To do:
Scan the entries below for the string "yellow" and copy every line where it turns up.

Input:
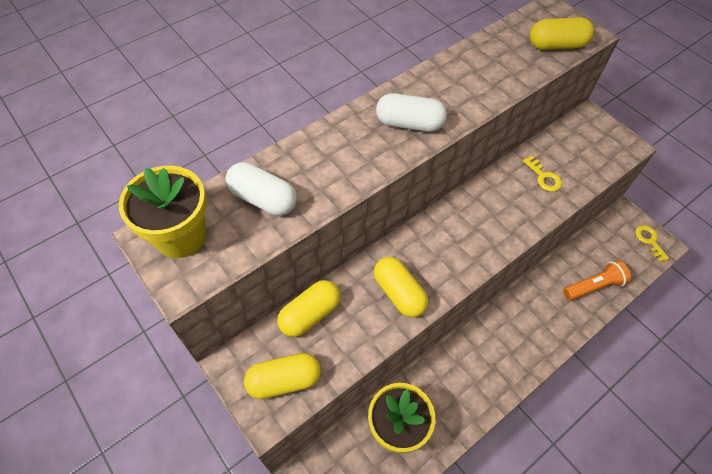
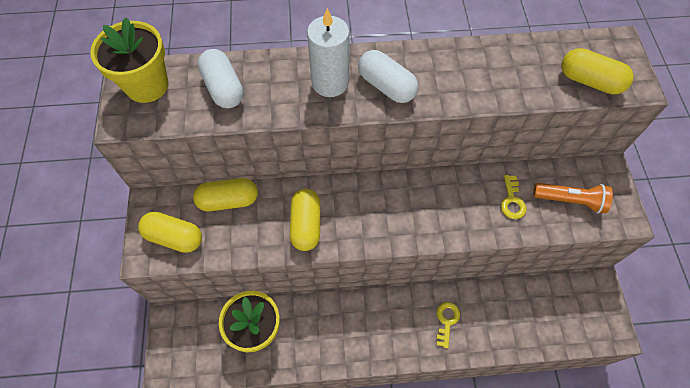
camera: 35 degrees right, 5 degrees up
(358, 144) = (330, 82): none -> white candle
(593, 286) = (512, 327): orange flashlight -> orange flashlight (570, 200)
(649, 241) = (604, 321): yellow key -> yellow key (446, 321)

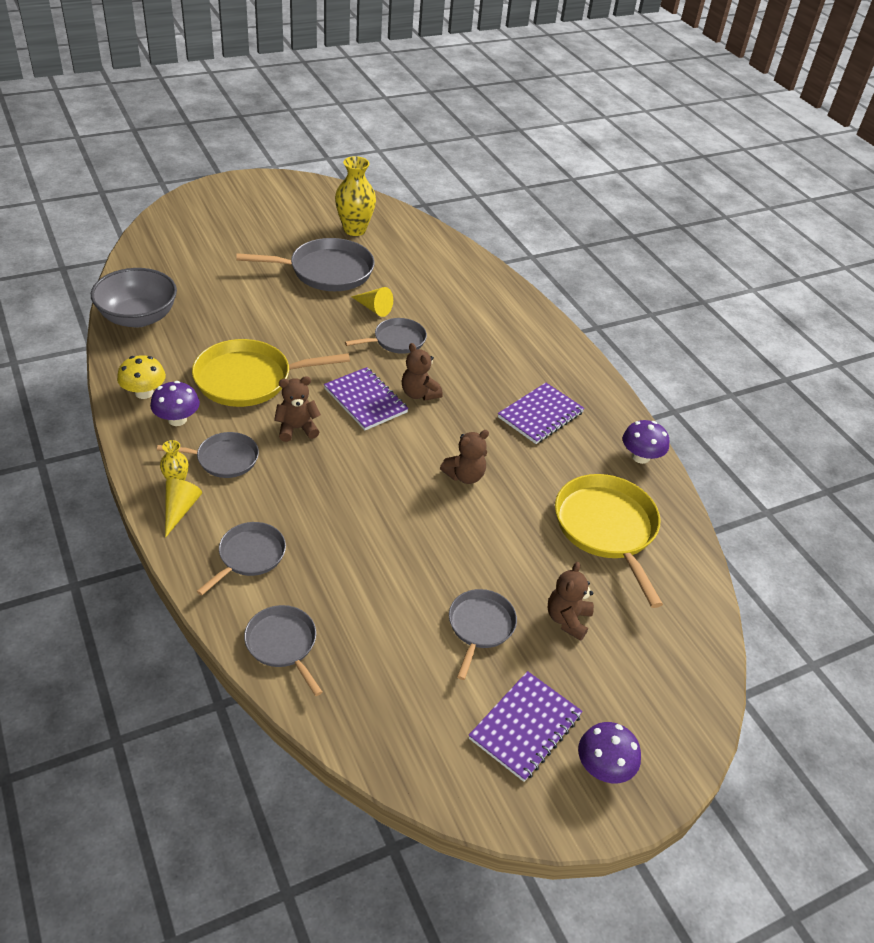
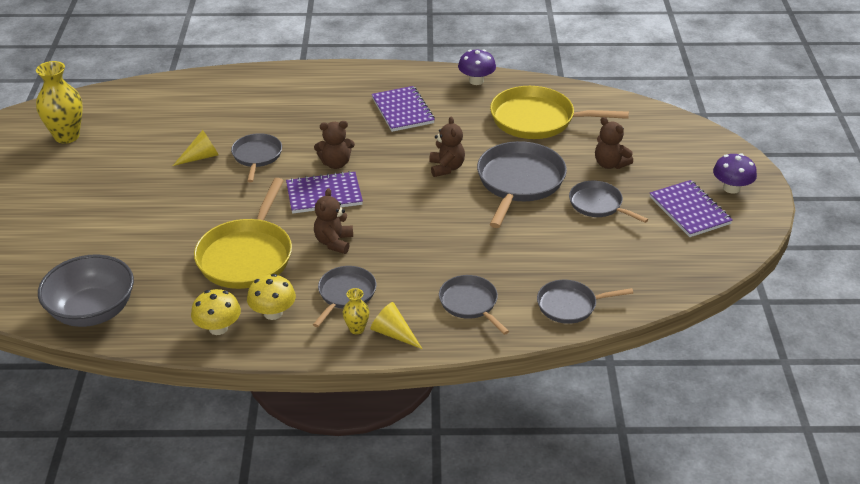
camera: 60 degrees left, 5 degrees down
(177, 419) = (273, 313): purple mushroom -> yellow mushroom
(327, 271) = (120, 170): grey pan -> grey pan (519, 182)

Response area:
(649, 241) = (604, 321): yellow key -> yellow key (446, 321)
(177, 419) = (273, 313): purple mushroom -> yellow mushroom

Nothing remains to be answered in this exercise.